What to produce:
Word for word, transcribe every line from the one holding "camera: 75 degrees left, 10 degrees up" through the end of the records, but not the pictures.

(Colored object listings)
=== Begin Enclosure ===

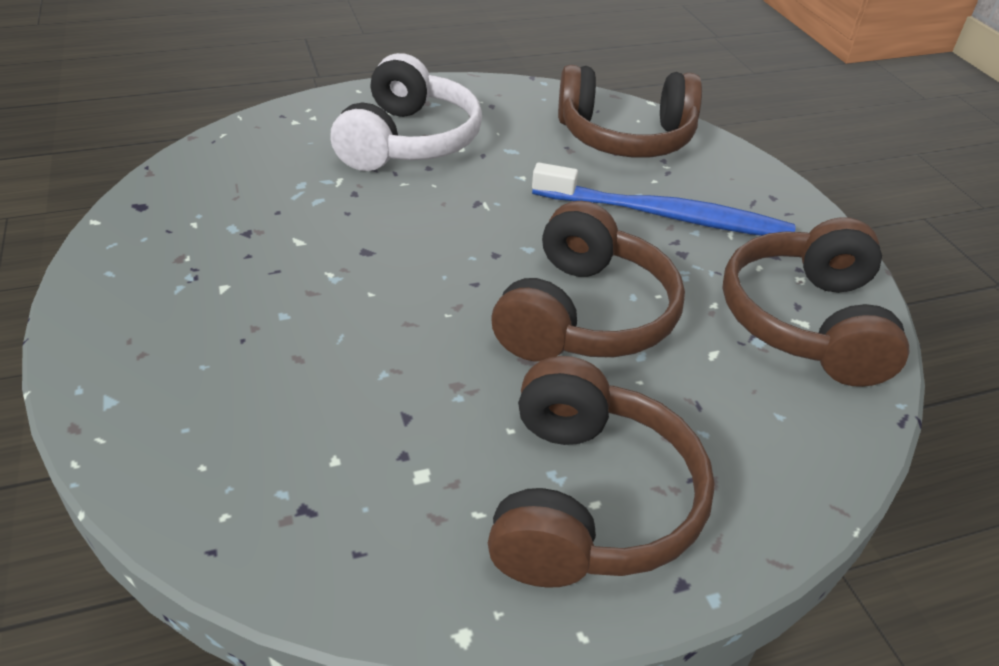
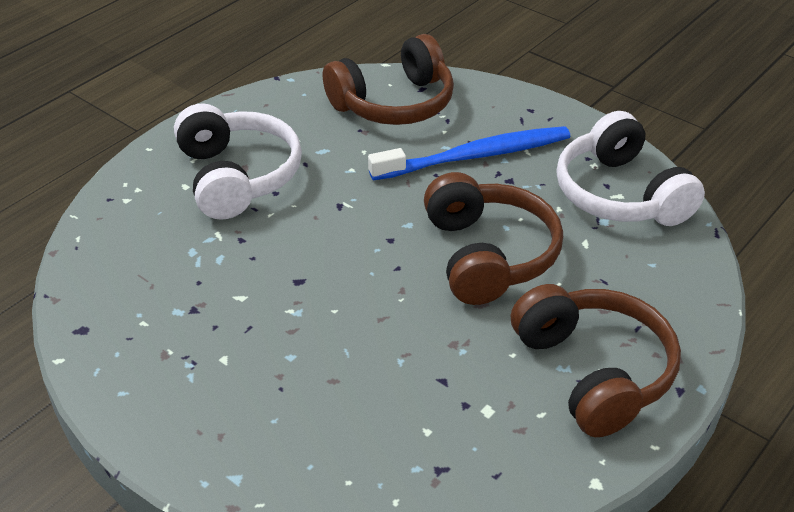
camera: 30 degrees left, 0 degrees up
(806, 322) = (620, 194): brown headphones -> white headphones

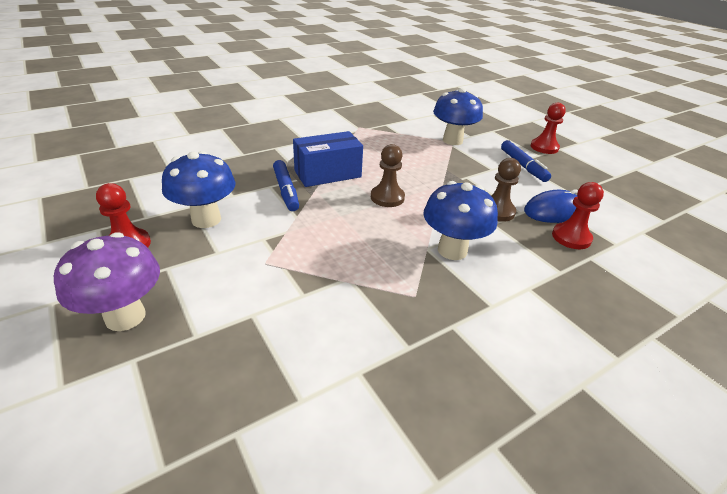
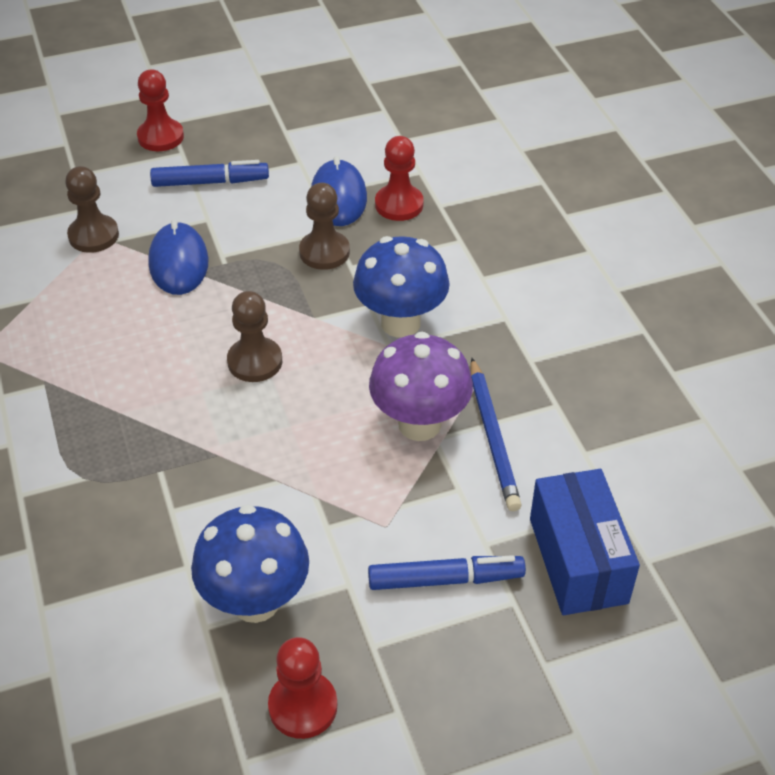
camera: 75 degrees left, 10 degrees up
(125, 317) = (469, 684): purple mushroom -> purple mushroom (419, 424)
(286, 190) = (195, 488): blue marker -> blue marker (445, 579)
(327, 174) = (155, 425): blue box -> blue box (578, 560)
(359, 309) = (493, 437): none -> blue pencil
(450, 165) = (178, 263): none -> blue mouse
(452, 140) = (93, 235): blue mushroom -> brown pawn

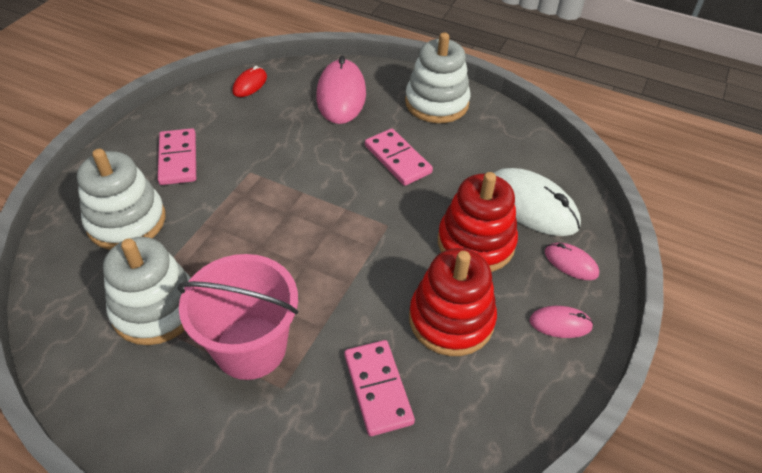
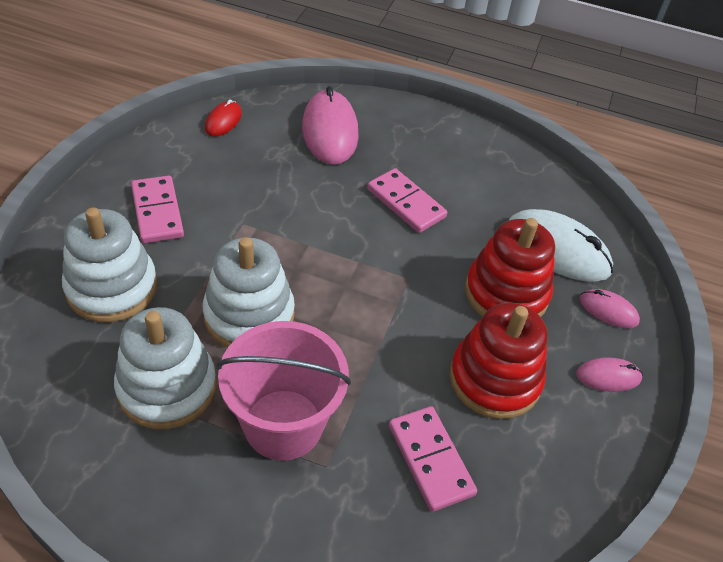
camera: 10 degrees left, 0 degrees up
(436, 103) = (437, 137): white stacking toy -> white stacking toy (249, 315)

=== End Enclosure ===

Task result:
camera: 75 degrees left, 10 degrees up
(125, 317) = (469, 684): purple mushroom -> purple mushroom (419, 424)
(286, 190) = (195, 488): blue marker -> blue marker (445, 579)
(327, 174) = (155, 425): blue box -> blue box (578, 560)
(359, 309) = (493, 437): none -> blue pencil
(450, 165) = (178, 263): none -> blue mouse
(452, 140) = (93, 235): blue mushroom -> brown pawn

camera: 10 degrees left, 0 degrees up
(436, 103) = (437, 137): white stacking toy -> white stacking toy (249, 315)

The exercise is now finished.